*Activity*
Only the text belongs in the copy: repeat each record exactly, without pictures.
************
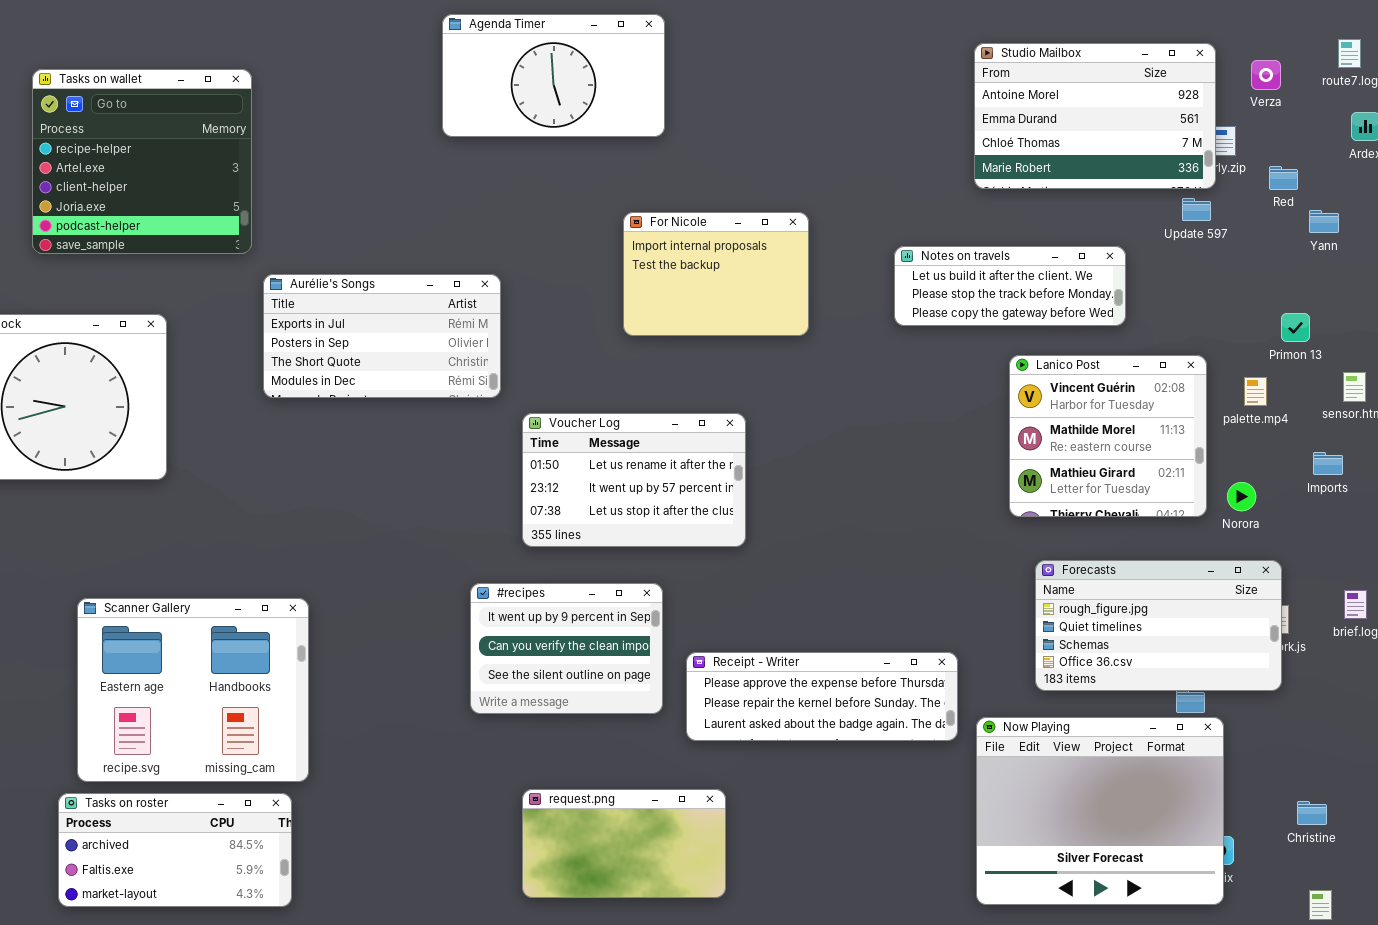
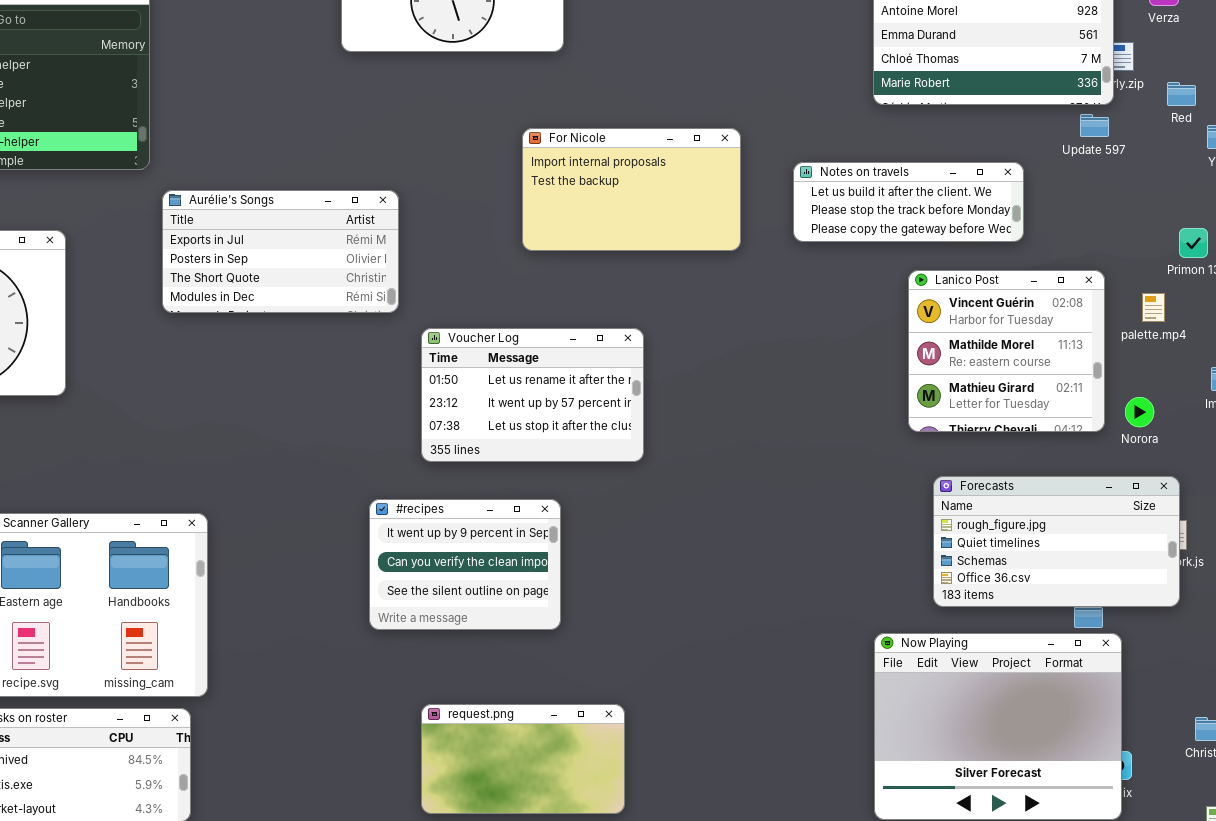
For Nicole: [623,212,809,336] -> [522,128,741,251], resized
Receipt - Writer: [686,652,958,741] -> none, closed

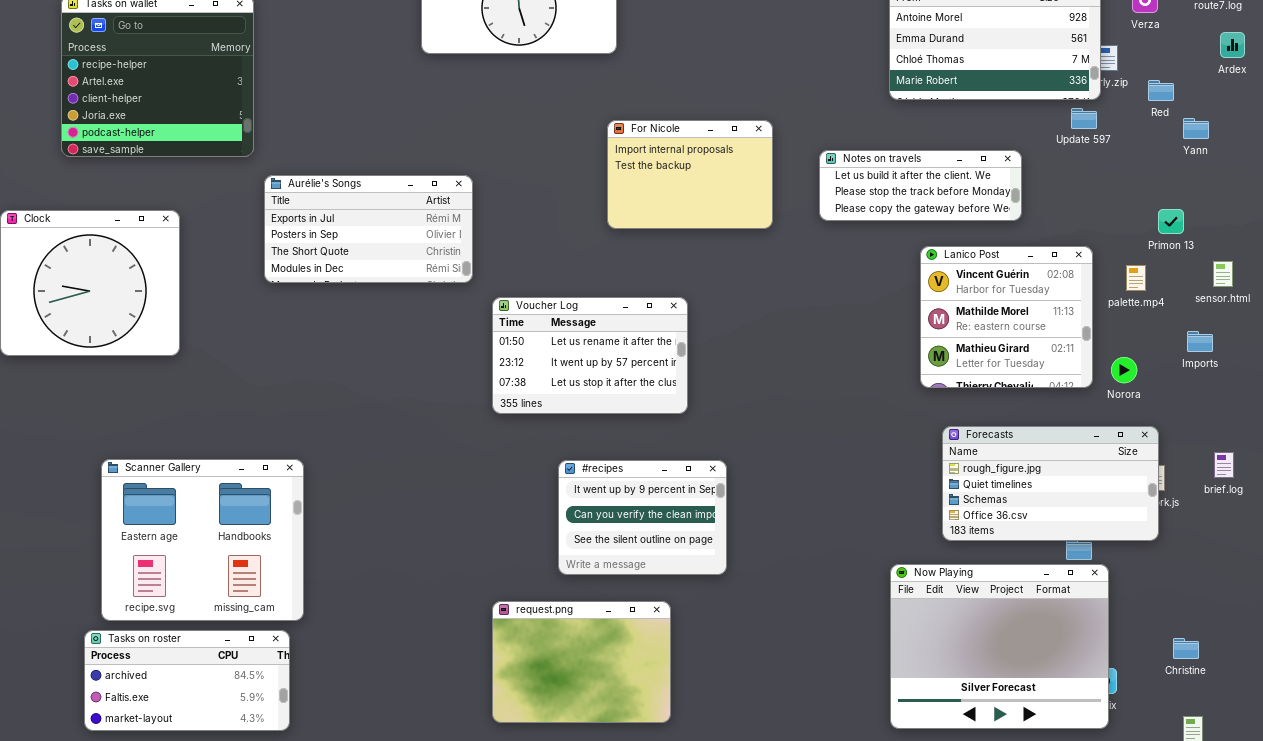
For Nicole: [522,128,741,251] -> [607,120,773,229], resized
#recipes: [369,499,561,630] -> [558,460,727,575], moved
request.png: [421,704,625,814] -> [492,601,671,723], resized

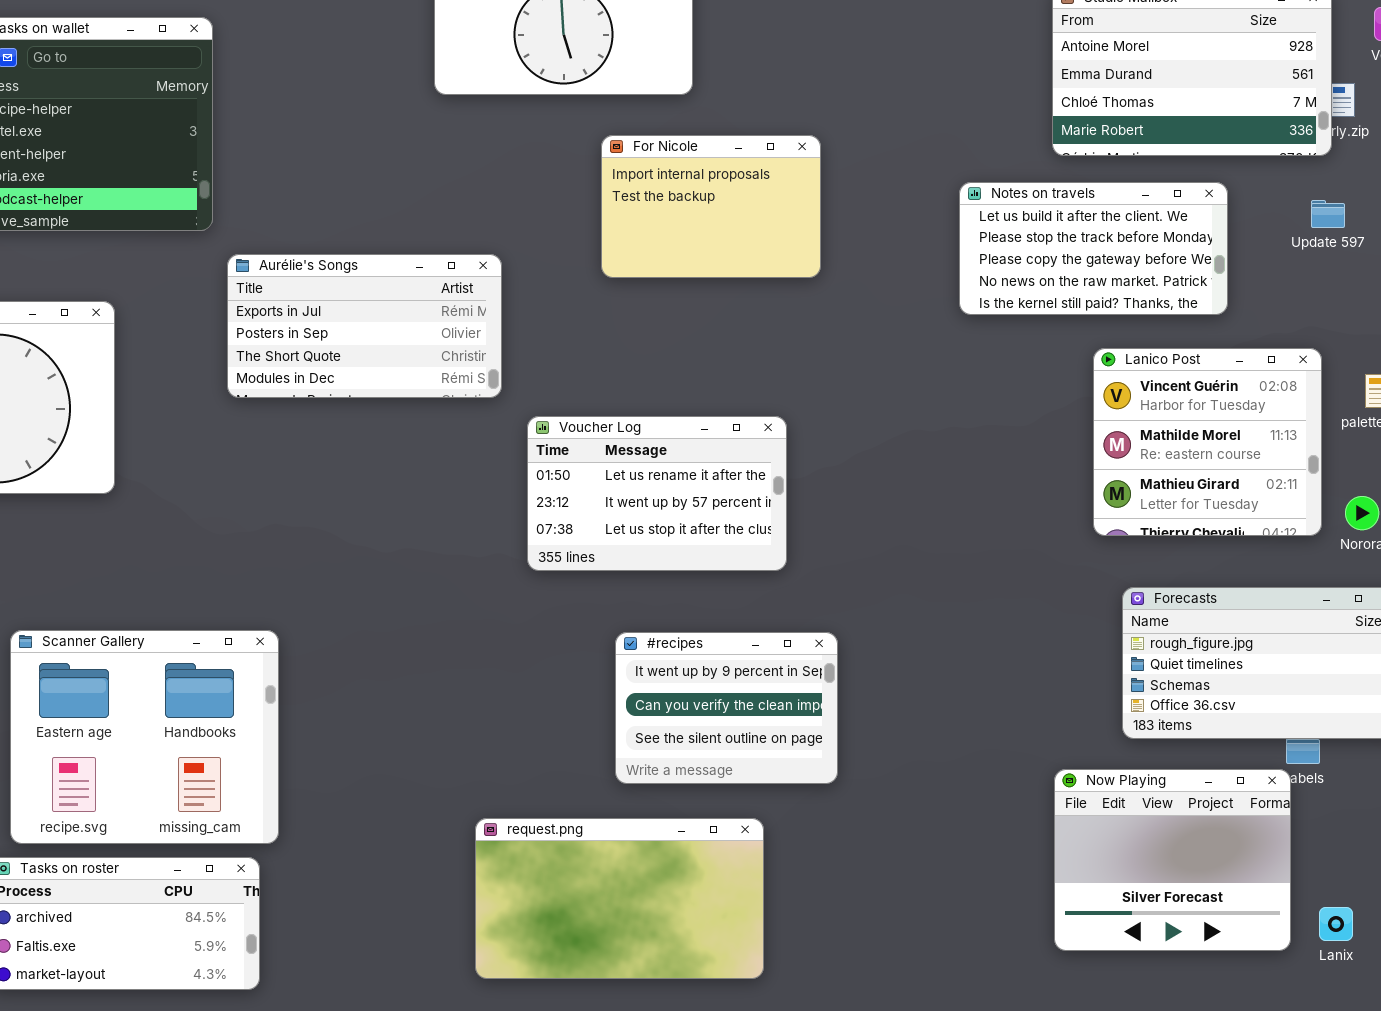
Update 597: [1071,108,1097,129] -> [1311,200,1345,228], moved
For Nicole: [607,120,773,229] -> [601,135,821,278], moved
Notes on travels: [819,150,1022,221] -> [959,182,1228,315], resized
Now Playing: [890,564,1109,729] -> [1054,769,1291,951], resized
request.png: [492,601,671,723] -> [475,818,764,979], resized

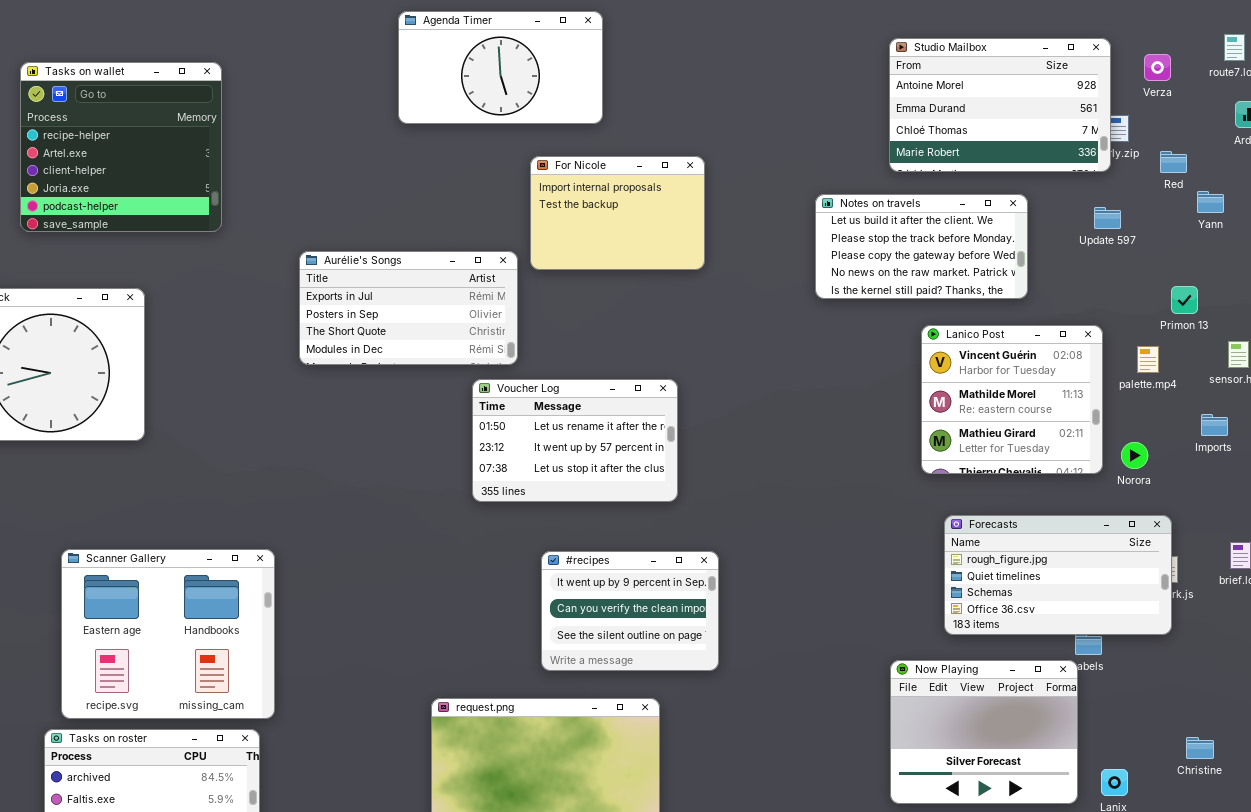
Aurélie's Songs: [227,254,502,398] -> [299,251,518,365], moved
************
*Written answer*
For Nicole: [623,212,809,336] -> [522,128,741,251], resized
Receipt - Writer: [686,652,958,741] -> none, closed

For Nicole: [522,128,741,251] -> [607,120,773,229], resized
#recipes: [369,499,561,630] -> [558,460,727,575], moved
request.png: [421,704,625,814] -> [492,601,671,723], resized

Update 597: [1071,108,1097,129] -> [1311,200,1345,228], moved
For Nicole: [607,120,773,229] -> [601,135,821,278], moved
Notes on travels: [819,150,1022,221] -> [959,182,1228,315], resized
Now Playing: [890,564,1109,729] -> [1054,769,1291,951], resized
request.png: [492,601,671,723] -> [475,818,764,979], resized

Aurélie's Songs: [227,254,502,398] -> [299,251,518,365], moved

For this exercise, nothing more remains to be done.